▸ TASK
From the entries below, write out exactly the lines between the line holding "RFID2 pin IRQ: 10 -> 2" and the line holding "IR pin OUT: D33 -> TX0", inclusive, excluding any pictures.

Segment Start: DATASET

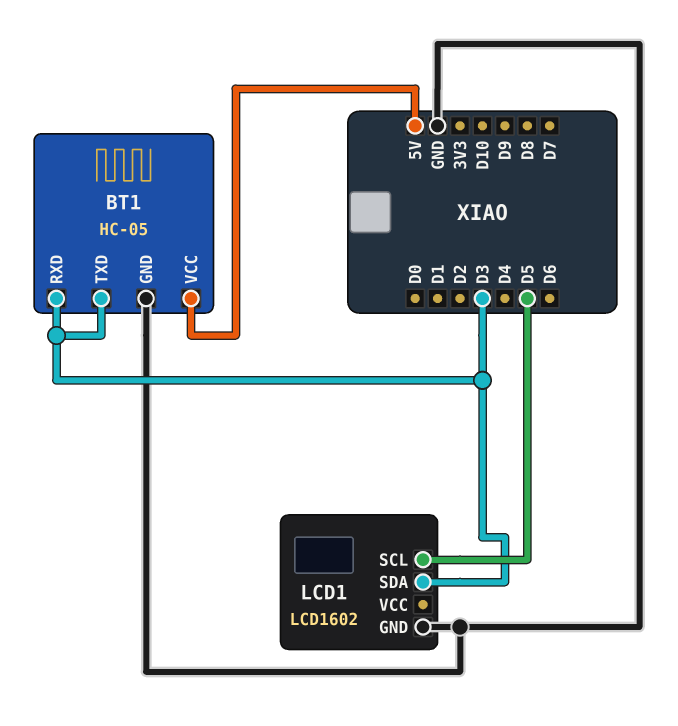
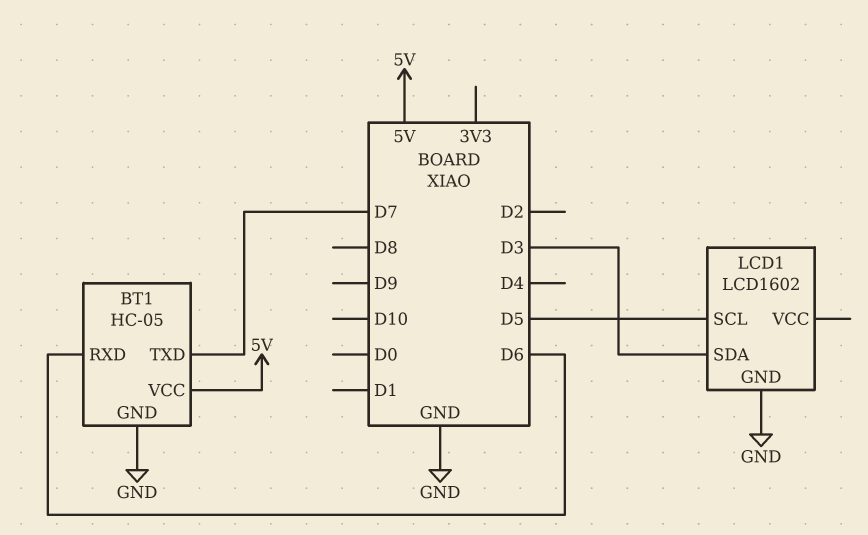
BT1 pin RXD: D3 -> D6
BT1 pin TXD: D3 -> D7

Segment End: DATASET
Segment Start: DATASET

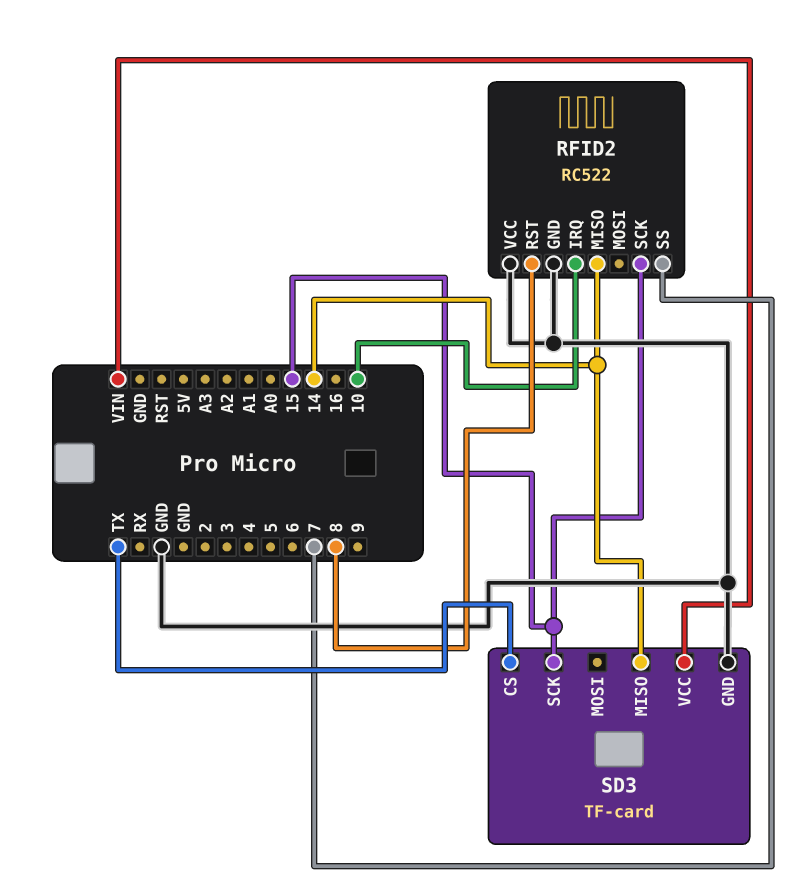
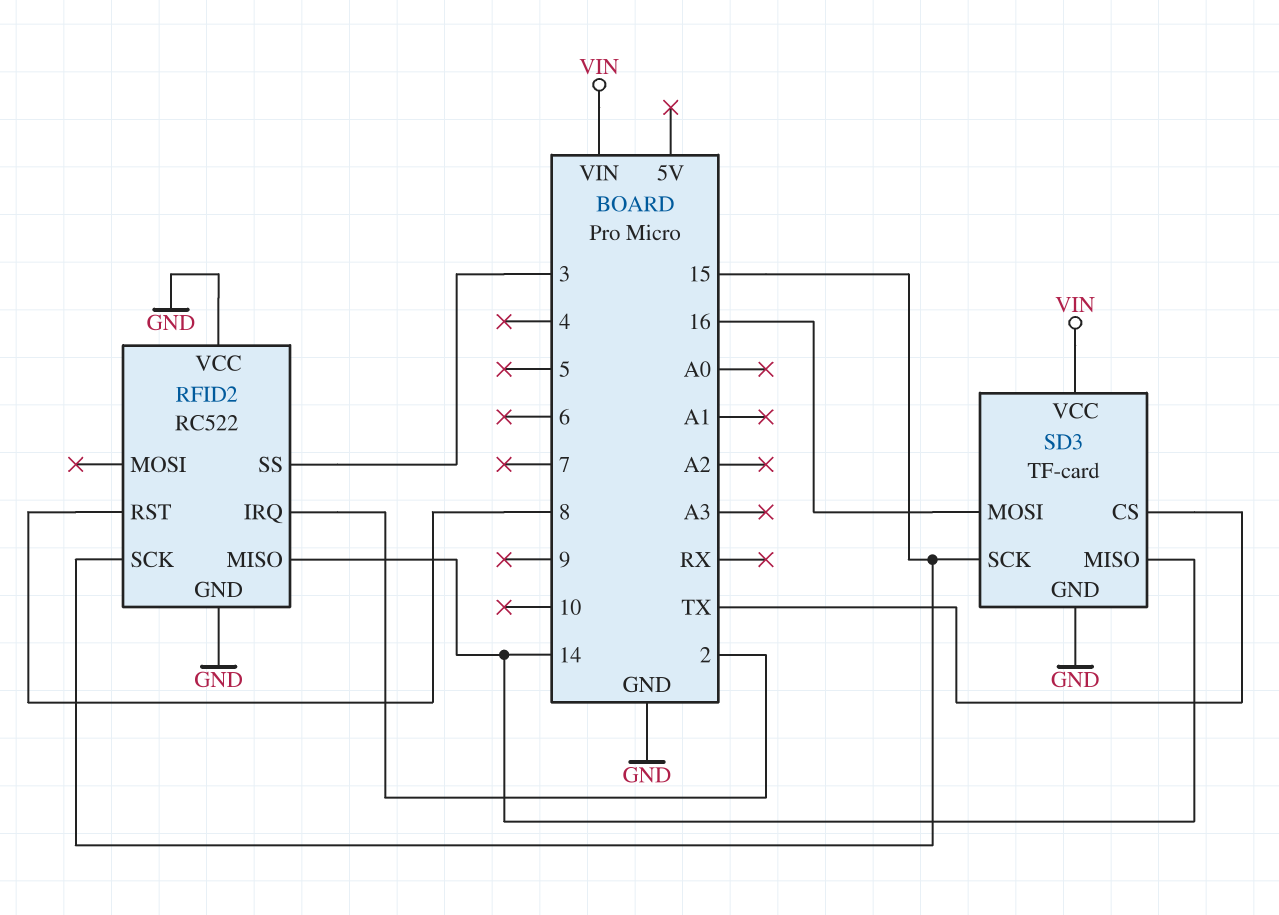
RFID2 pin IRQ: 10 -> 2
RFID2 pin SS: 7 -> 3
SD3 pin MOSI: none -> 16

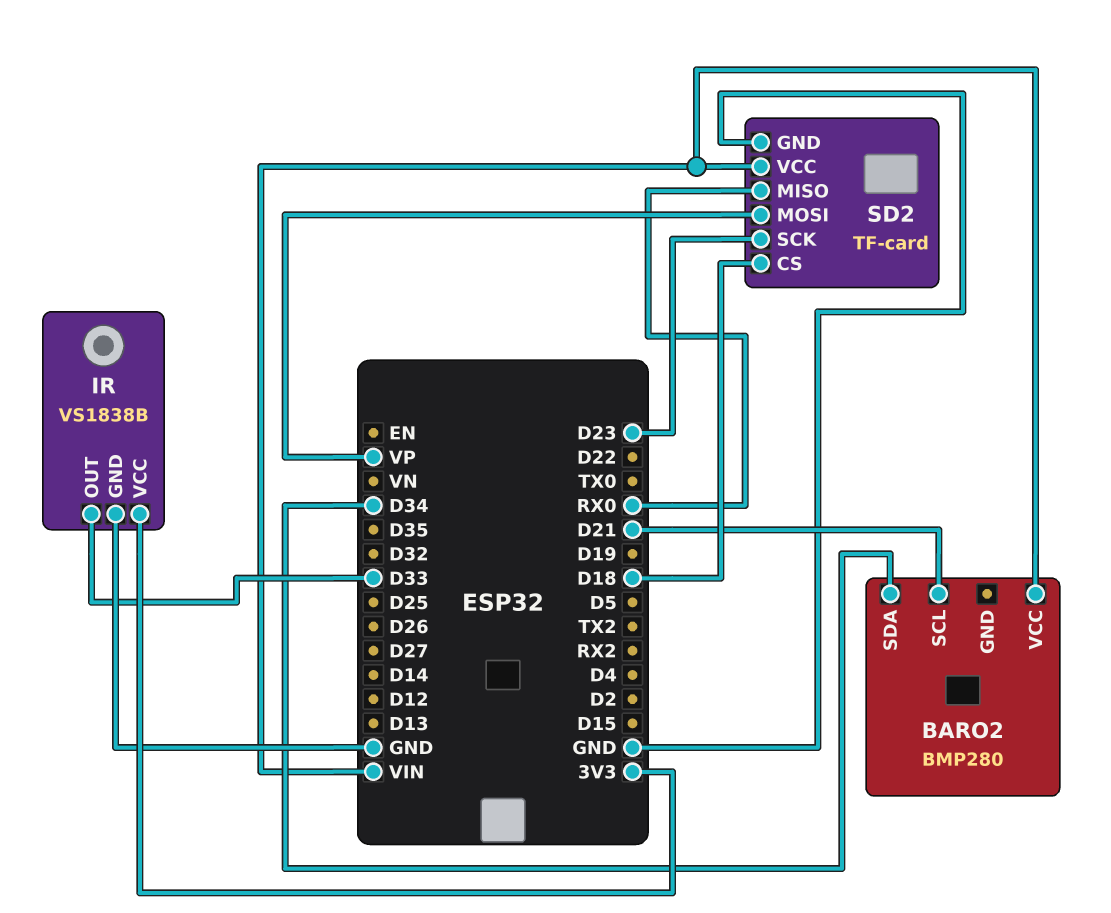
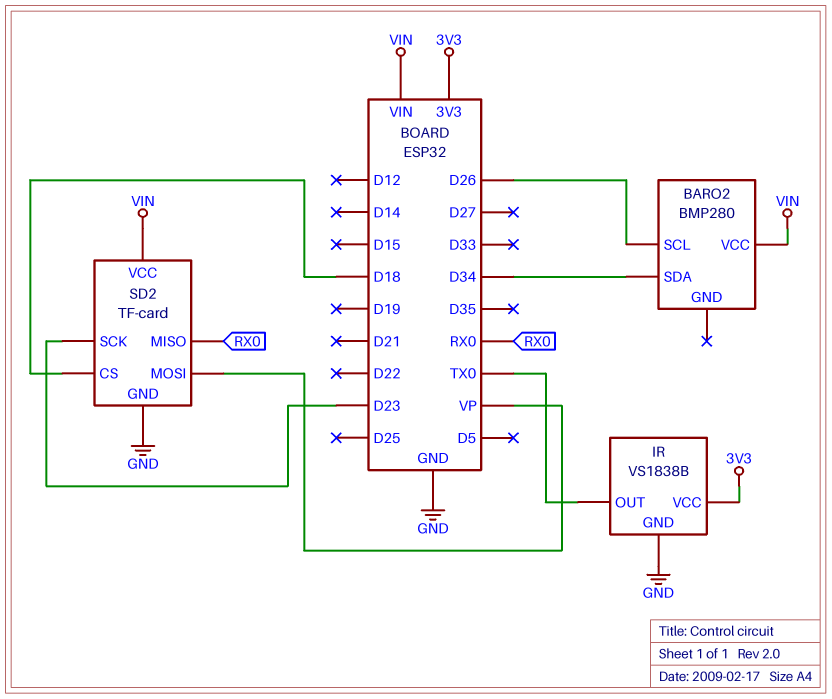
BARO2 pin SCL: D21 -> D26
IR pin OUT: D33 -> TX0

Segment End: DATASET
Segment Start: DATASET

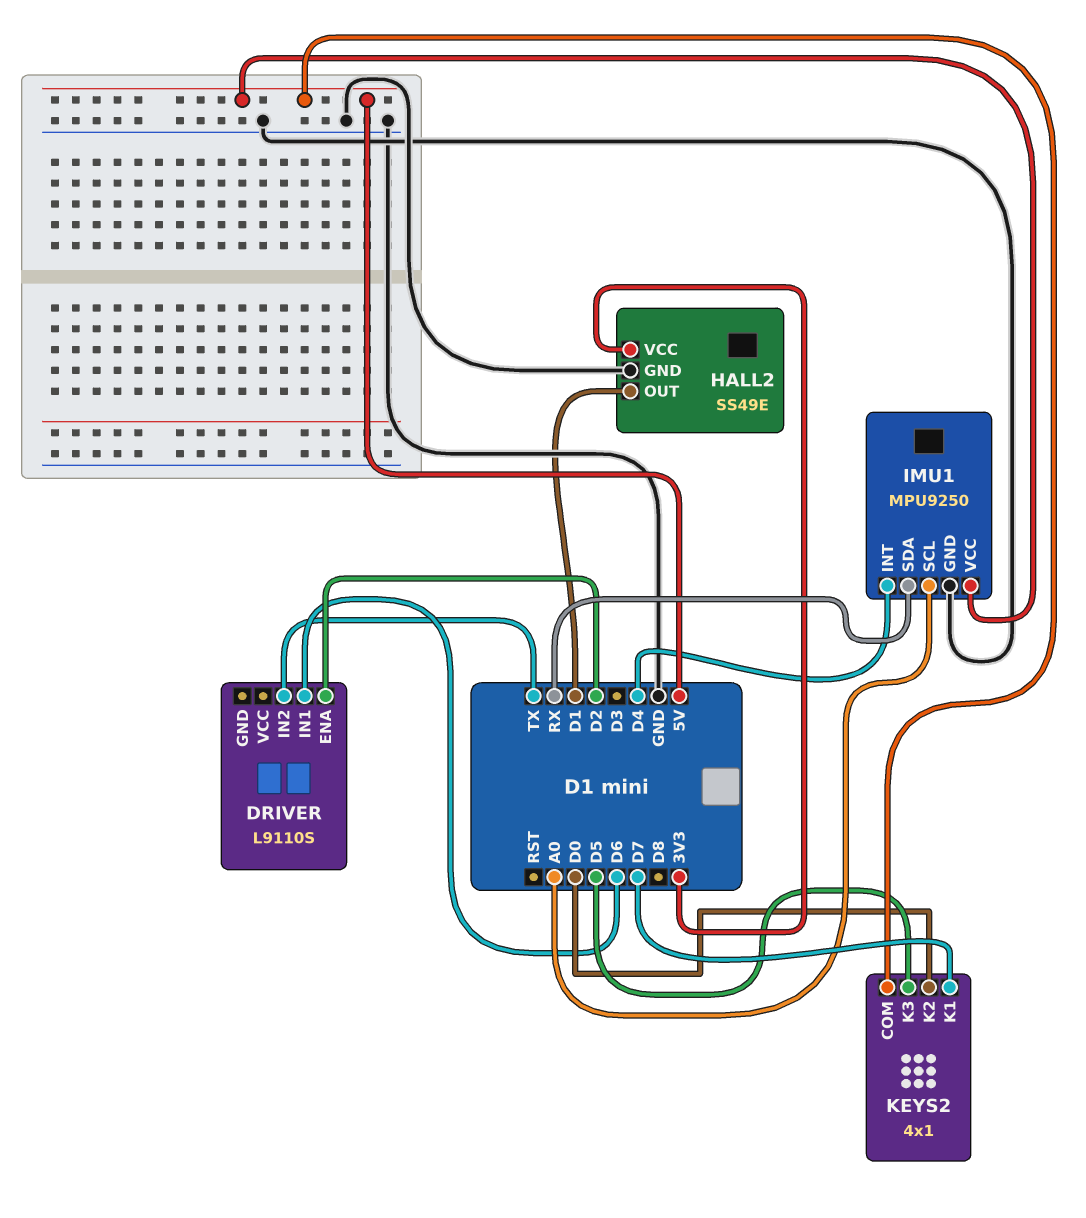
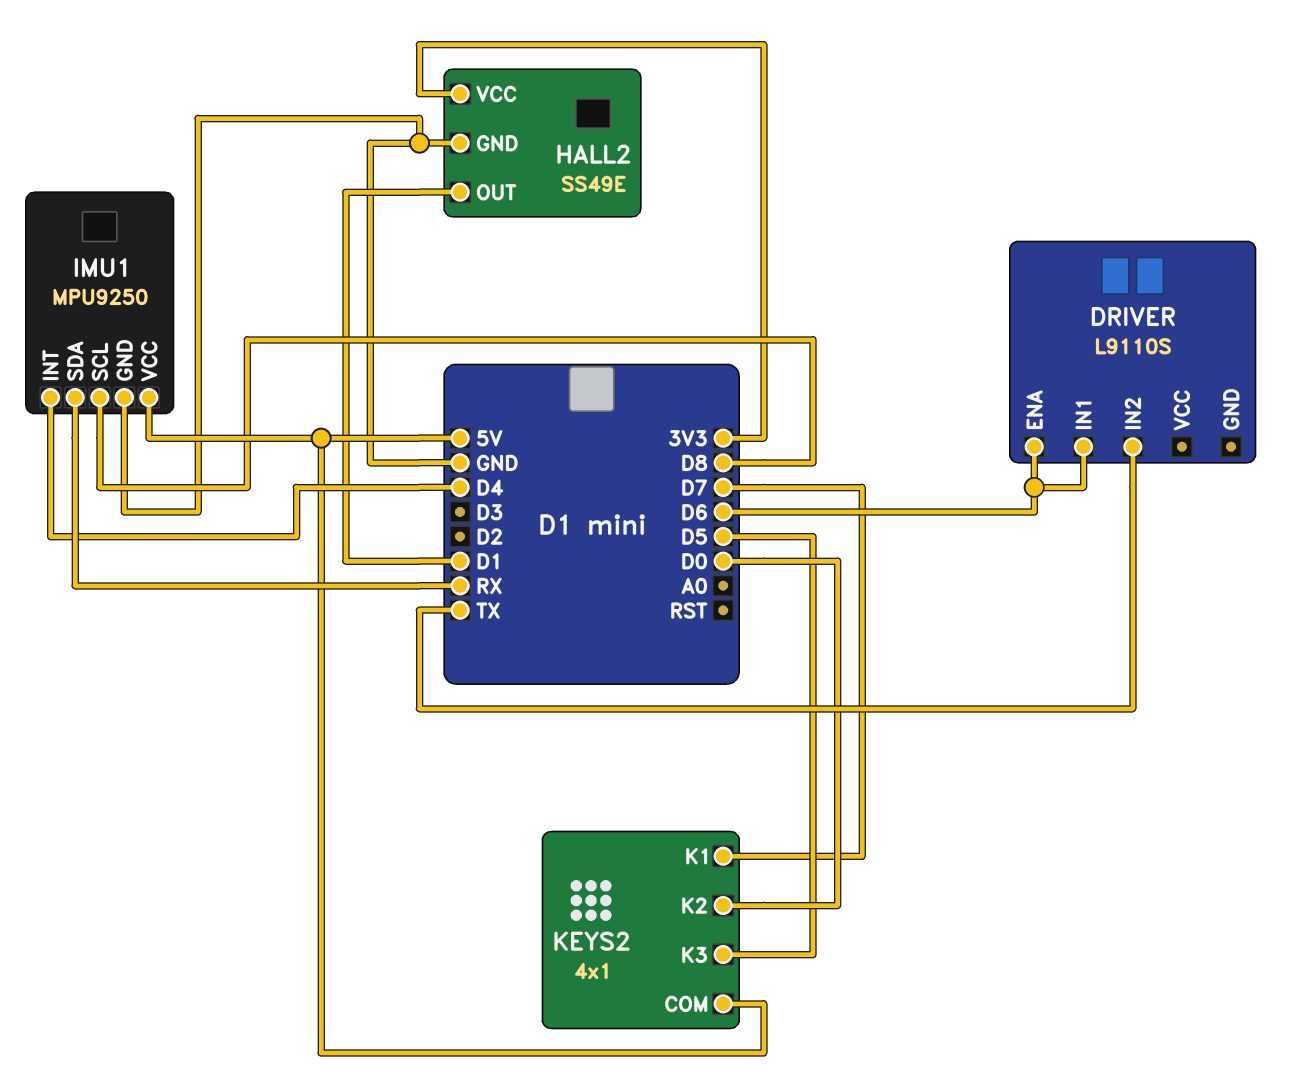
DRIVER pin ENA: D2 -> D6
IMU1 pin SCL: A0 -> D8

Segment End: DATASET

▸ REPLY TO THE EXERCISE
RFID2 pin IRQ: 10 -> 2
RFID2 pin SS: 7 -> 3
SD3 pin MOSI: none -> 16

BARO2 pin SCL: D21 -> D26
IR pin OUT: D33 -> TX0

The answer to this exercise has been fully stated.